> **PROMPT**
Could you repeat the entries below exactly, but only from the line with "R117: 10k (GND, W7) -> 10k (VDD, W3)" through the line with "R113: 4.7k (VDD, W21) -> 4.7k (VDD, W2)", and without any picture?

Modification records
== Segment start ==
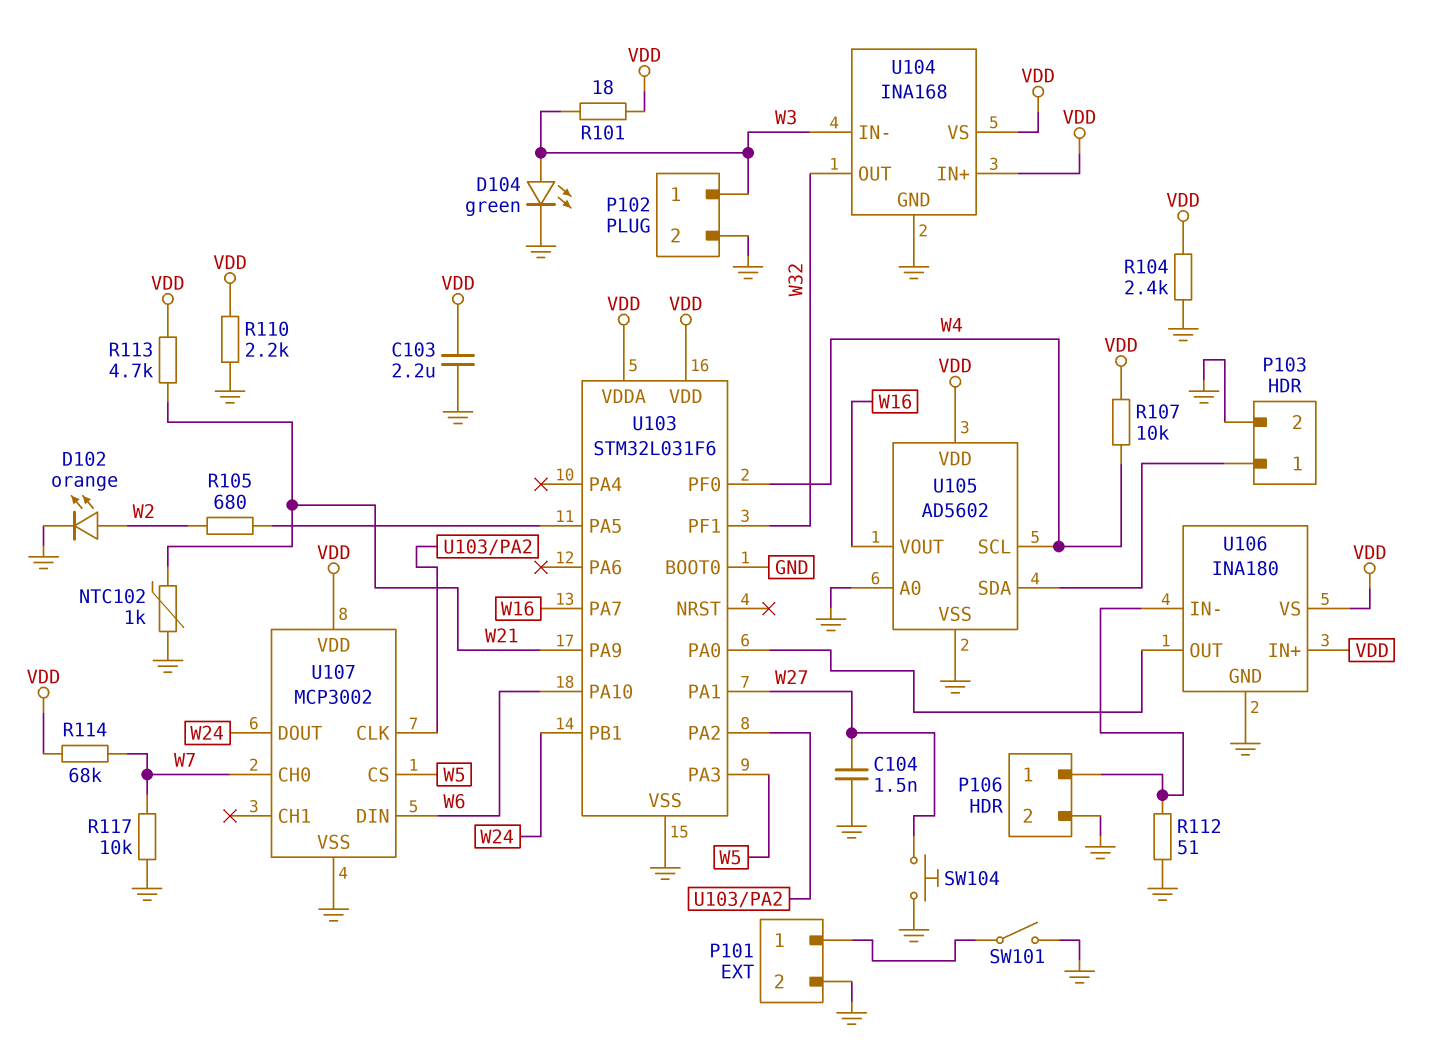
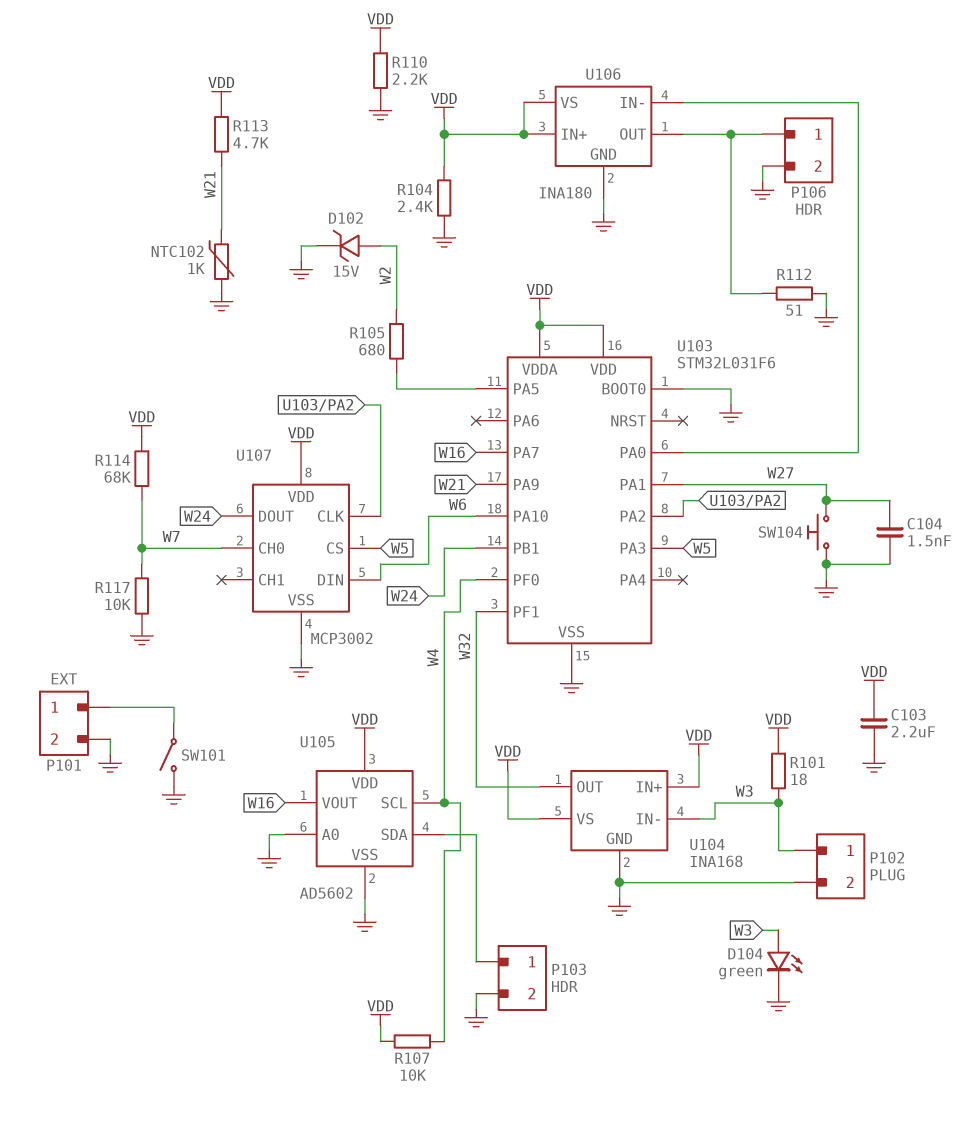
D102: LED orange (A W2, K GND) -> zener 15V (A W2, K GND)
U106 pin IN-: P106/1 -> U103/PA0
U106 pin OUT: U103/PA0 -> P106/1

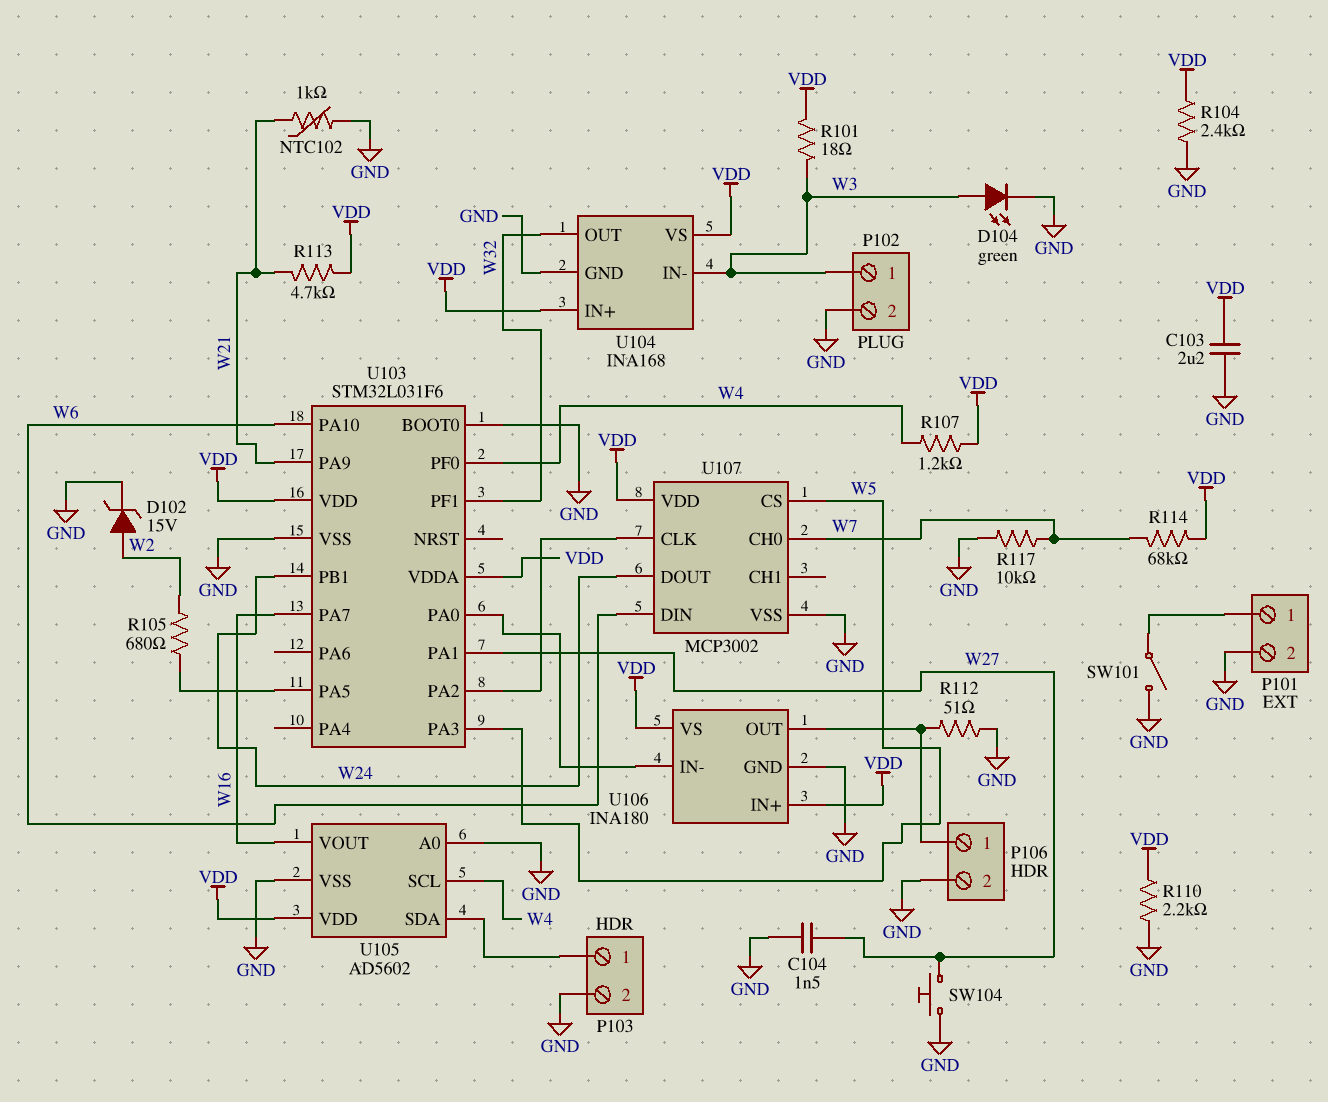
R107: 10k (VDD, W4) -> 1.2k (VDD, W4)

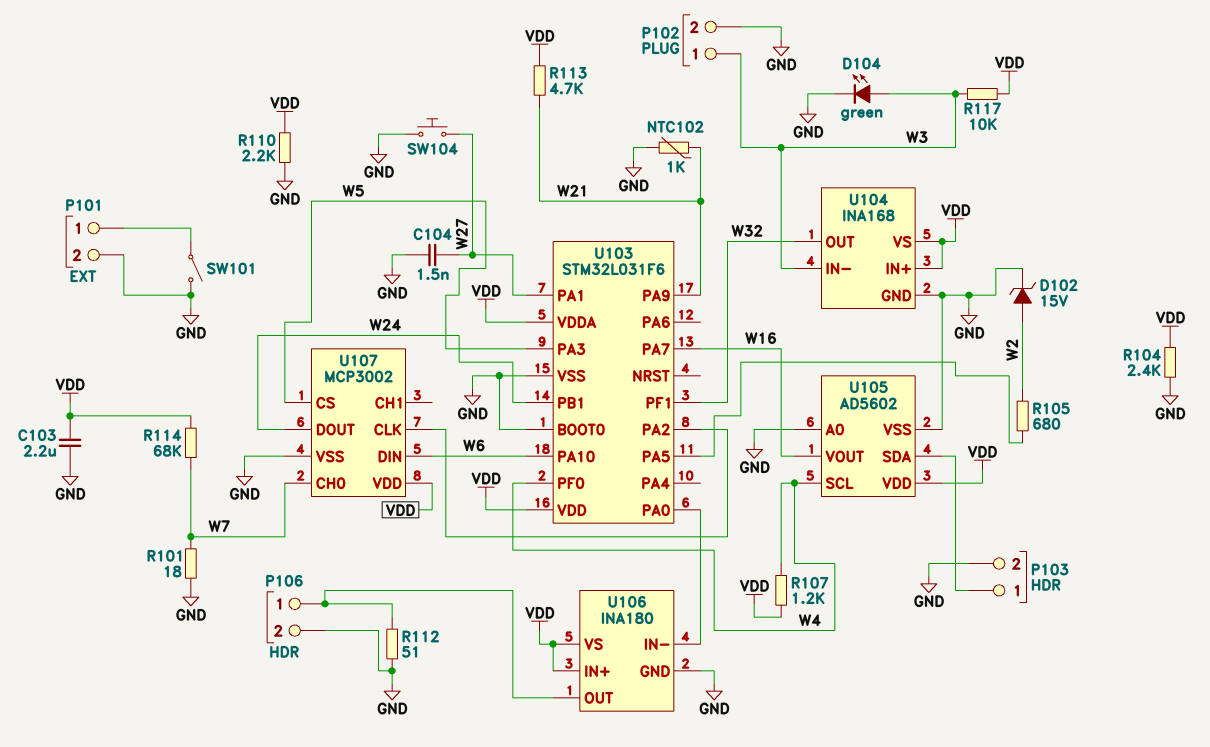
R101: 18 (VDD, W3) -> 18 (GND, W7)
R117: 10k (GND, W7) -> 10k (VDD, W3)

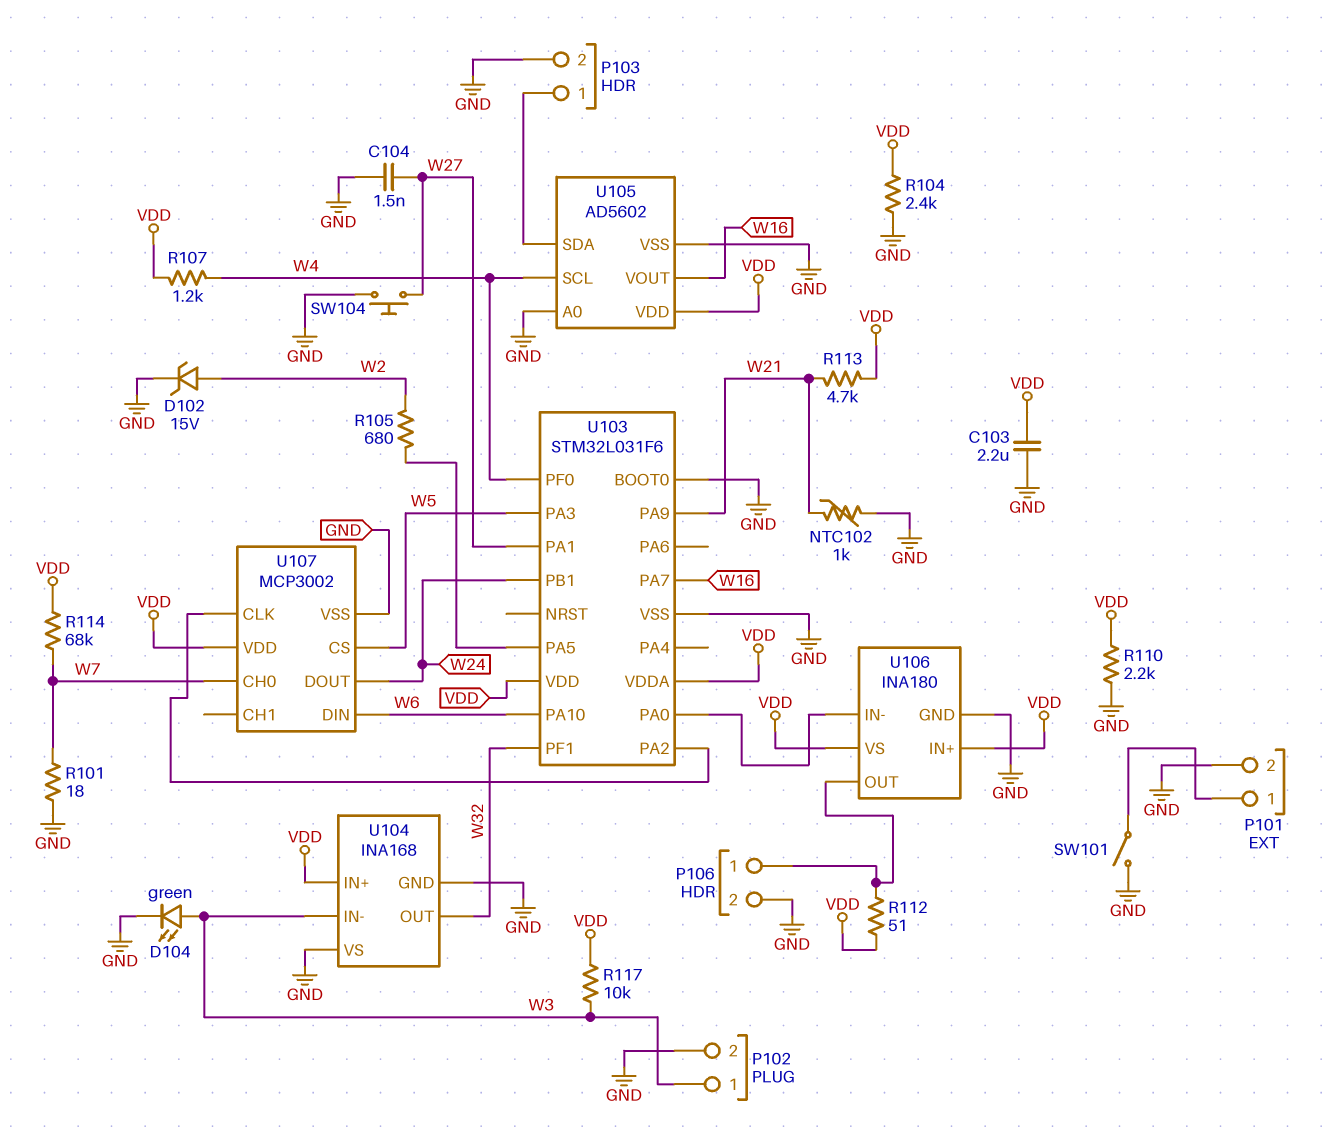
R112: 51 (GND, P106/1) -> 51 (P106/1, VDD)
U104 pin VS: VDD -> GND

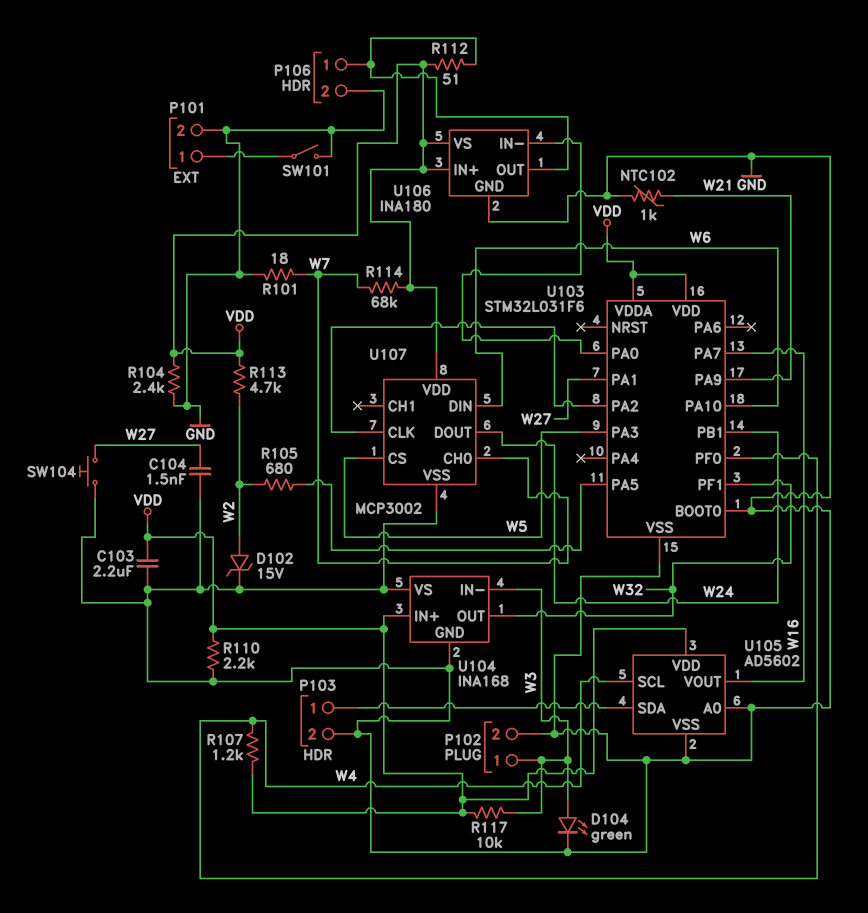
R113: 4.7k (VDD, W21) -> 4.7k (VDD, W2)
== Segment end ==
== Segment start ==
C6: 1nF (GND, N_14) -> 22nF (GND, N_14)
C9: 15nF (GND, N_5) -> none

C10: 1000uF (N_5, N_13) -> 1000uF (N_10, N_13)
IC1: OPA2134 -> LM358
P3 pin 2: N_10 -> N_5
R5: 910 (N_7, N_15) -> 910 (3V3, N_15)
== Segment end ==
> **PROBLEM SOLUTION**
R117: 10k (GND, W7) -> 10k (VDD, W3)

R112: 51 (GND, P106/1) -> 51 (P106/1, VDD)
U104 pin VS: VDD -> GND

R113: 4.7k (VDD, W21) -> 4.7k (VDD, W2)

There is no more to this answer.